Assigned task: Using the listing below, copy exactly each line from the one that has "LINE1 pin DO: 6 -> SDA" through the one that has "RADIO3 pin MOSI: MO -> 5V"; omit the pictures.

Listed records:
--*--
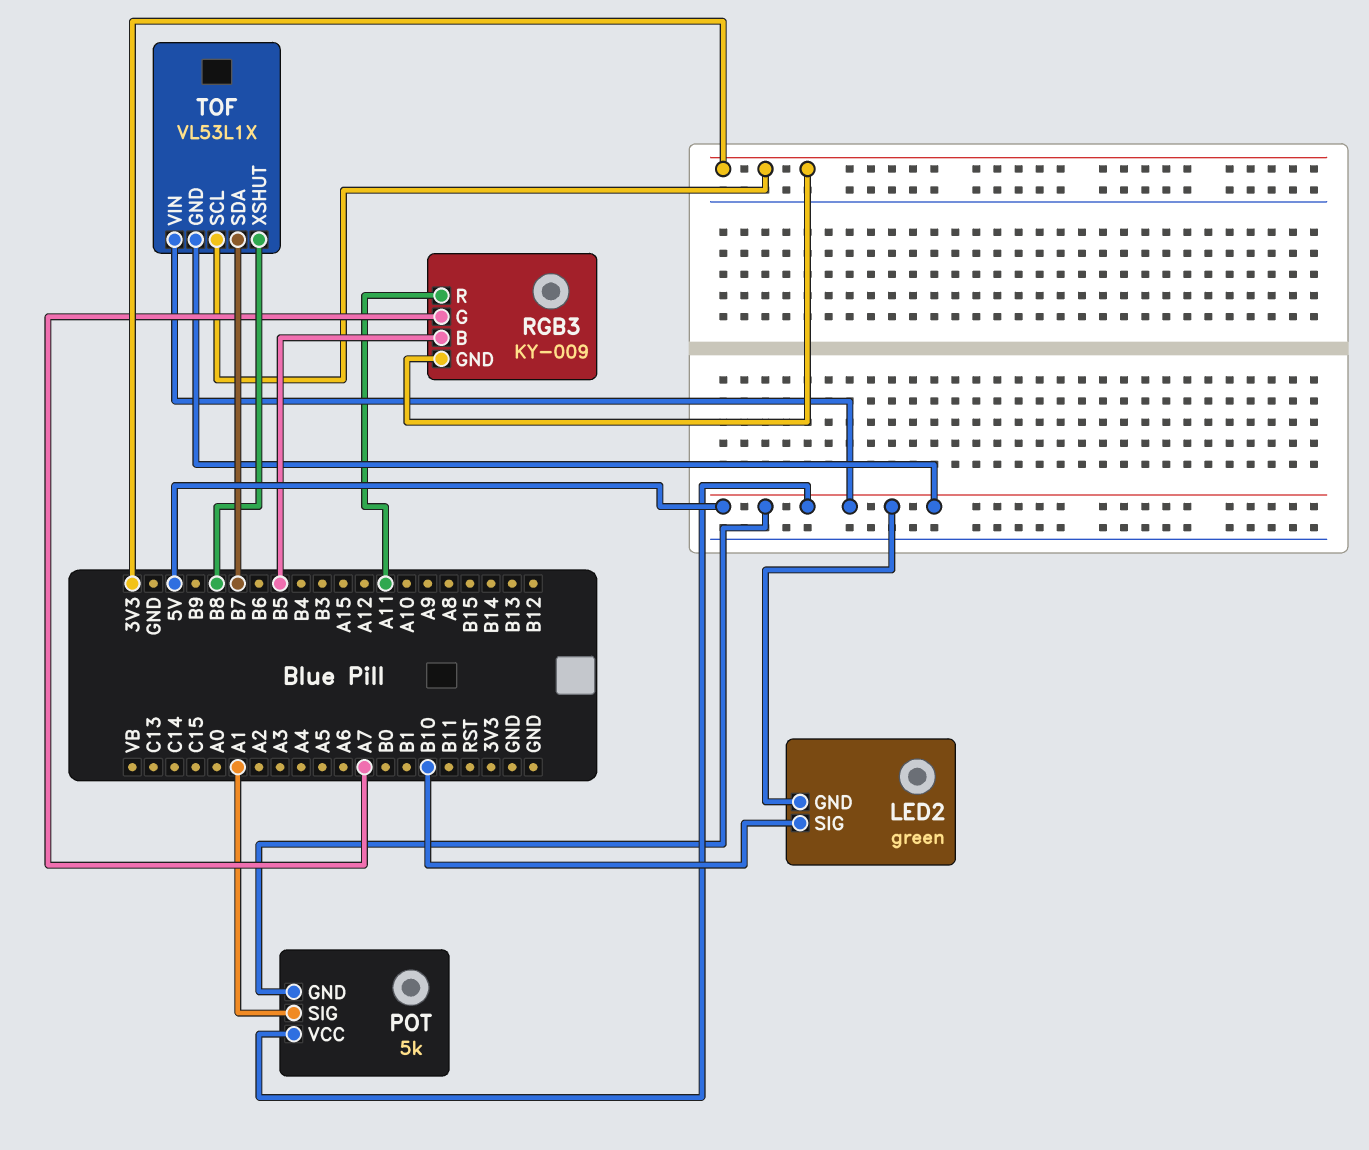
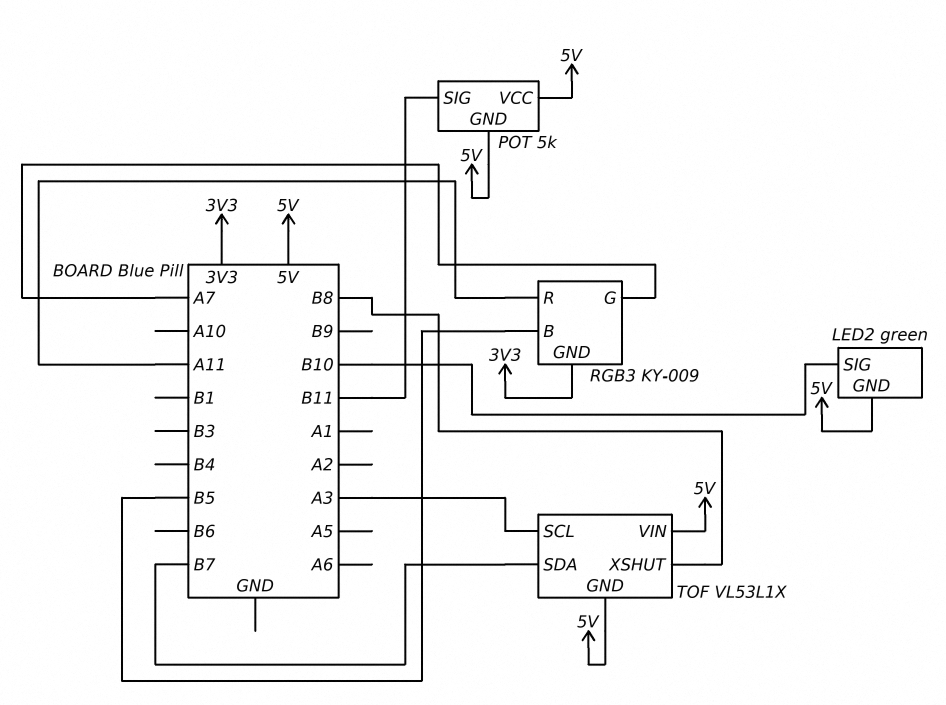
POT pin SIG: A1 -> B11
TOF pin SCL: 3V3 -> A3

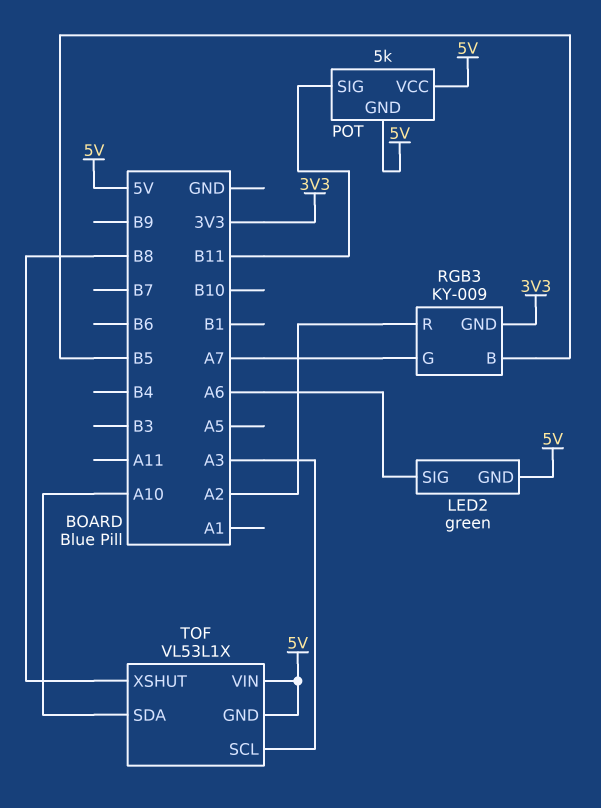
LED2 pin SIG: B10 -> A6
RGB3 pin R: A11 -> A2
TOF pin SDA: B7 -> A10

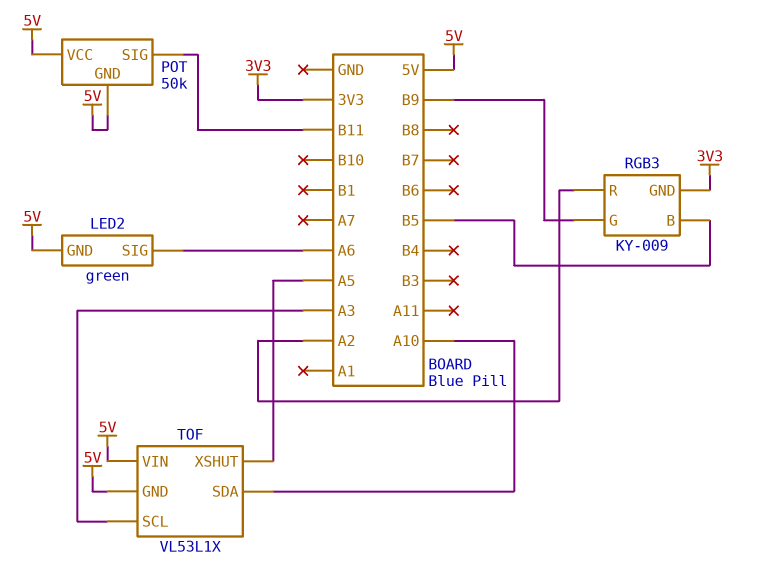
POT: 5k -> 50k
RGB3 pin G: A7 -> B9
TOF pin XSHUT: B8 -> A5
--*--
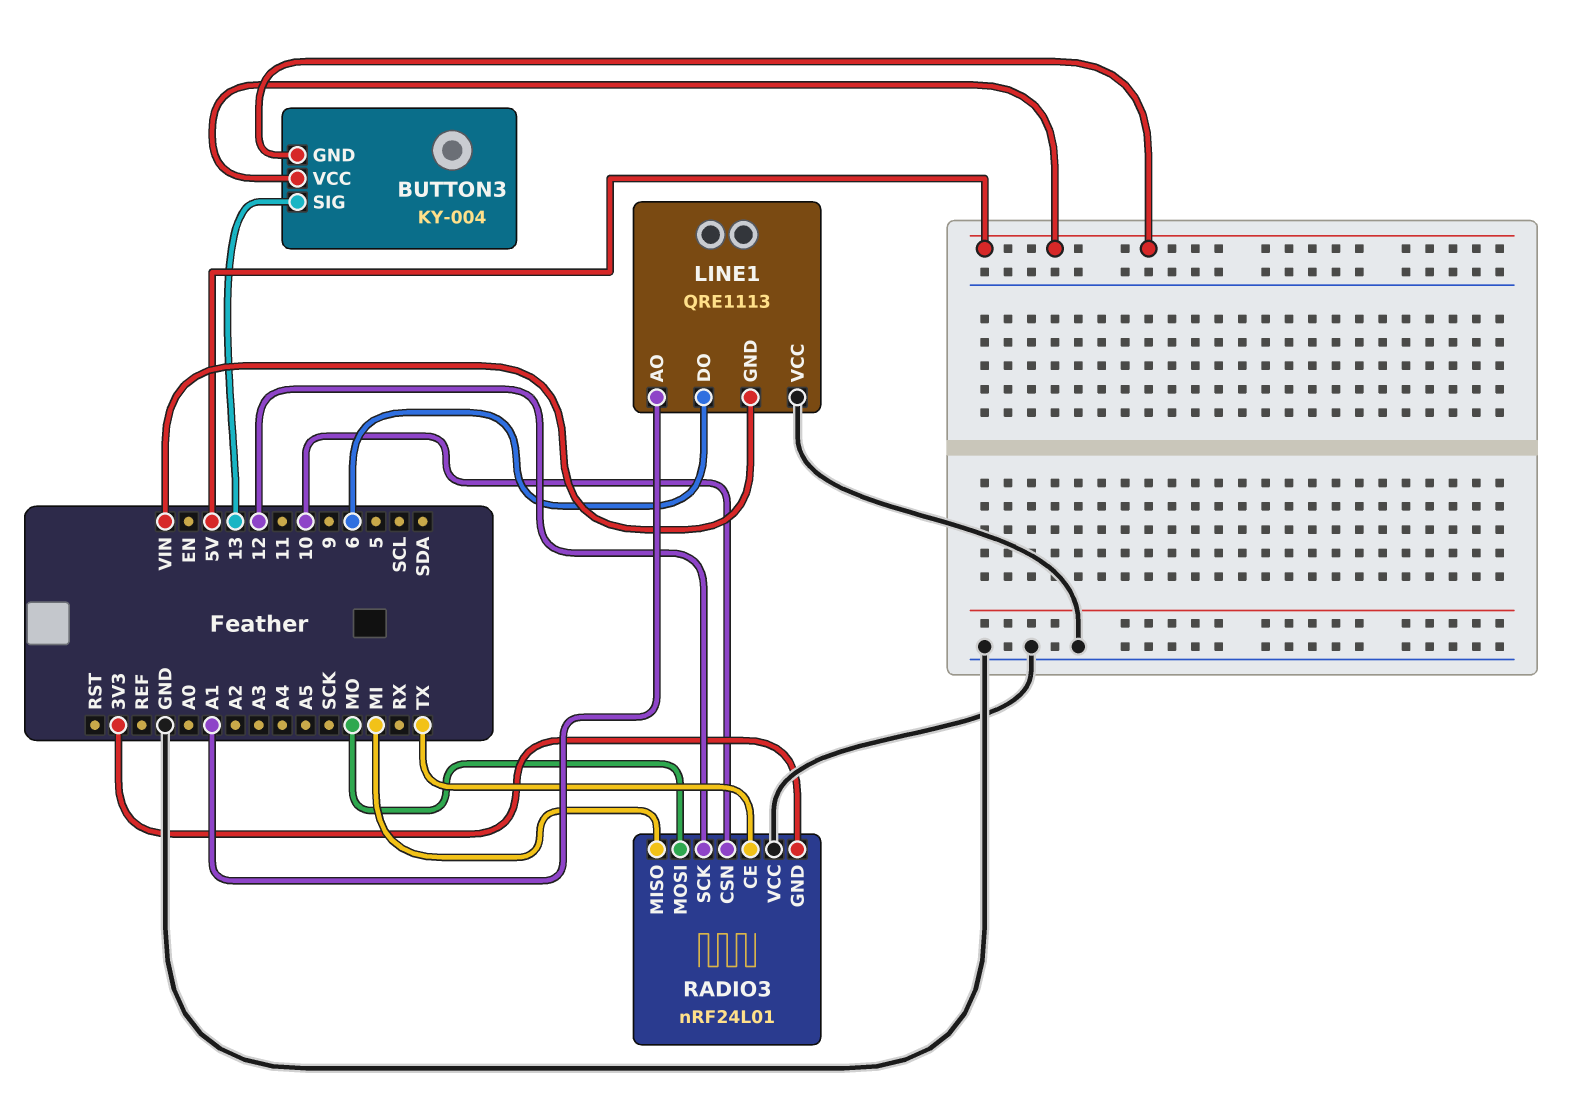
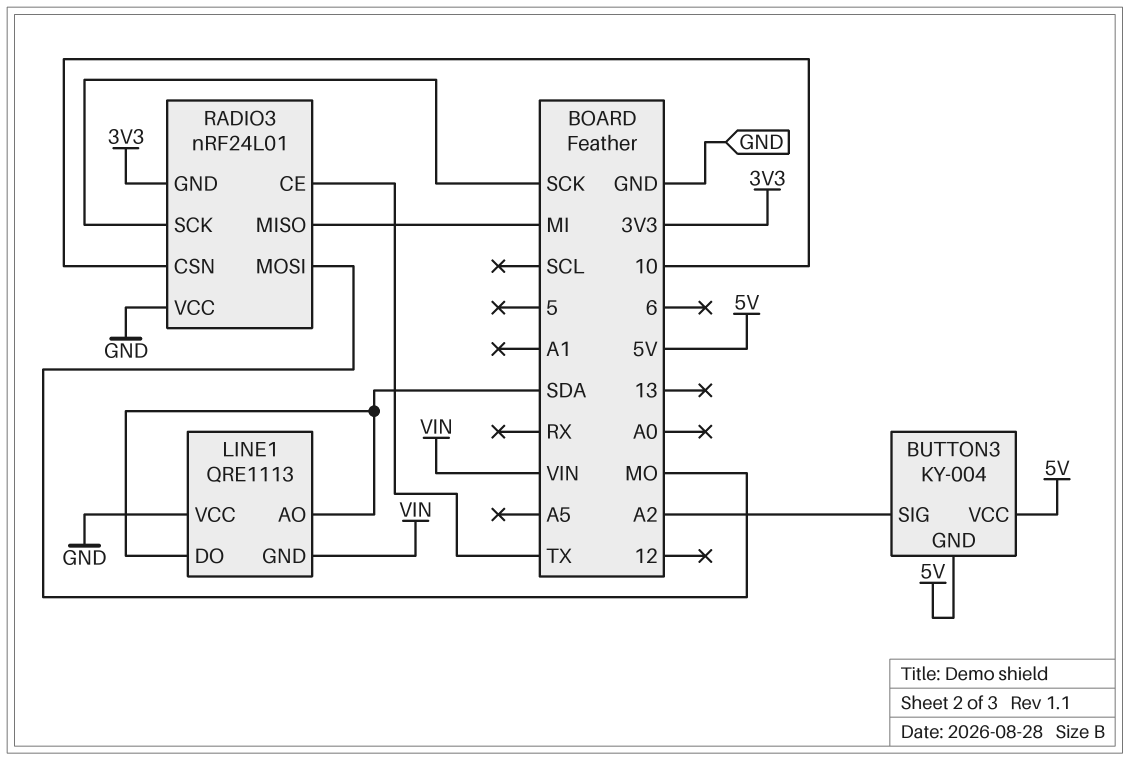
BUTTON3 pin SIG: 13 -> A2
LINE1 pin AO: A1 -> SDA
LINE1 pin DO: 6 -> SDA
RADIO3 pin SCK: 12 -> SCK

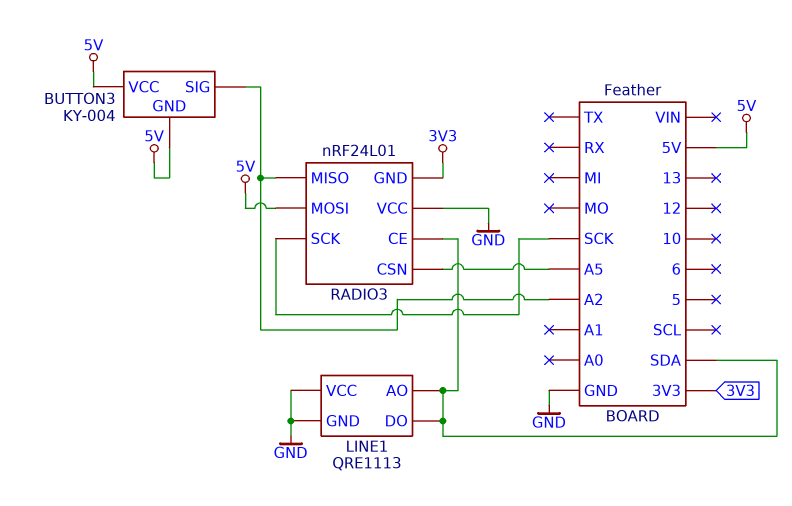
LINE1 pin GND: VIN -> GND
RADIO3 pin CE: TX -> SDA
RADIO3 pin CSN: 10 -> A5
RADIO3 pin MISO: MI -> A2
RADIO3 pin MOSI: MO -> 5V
--*--
Reply to the task:
LINE1 pin DO: 6 -> SDA
RADIO3 pin SCK: 12 -> SCK

LINE1 pin GND: VIN -> GND
RADIO3 pin CE: TX -> SDA
RADIO3 pin CSN: 10 -> A5
RADIO3 pin MISO: MI -> A2
RADIO3 pin MOSI: MO -> 5V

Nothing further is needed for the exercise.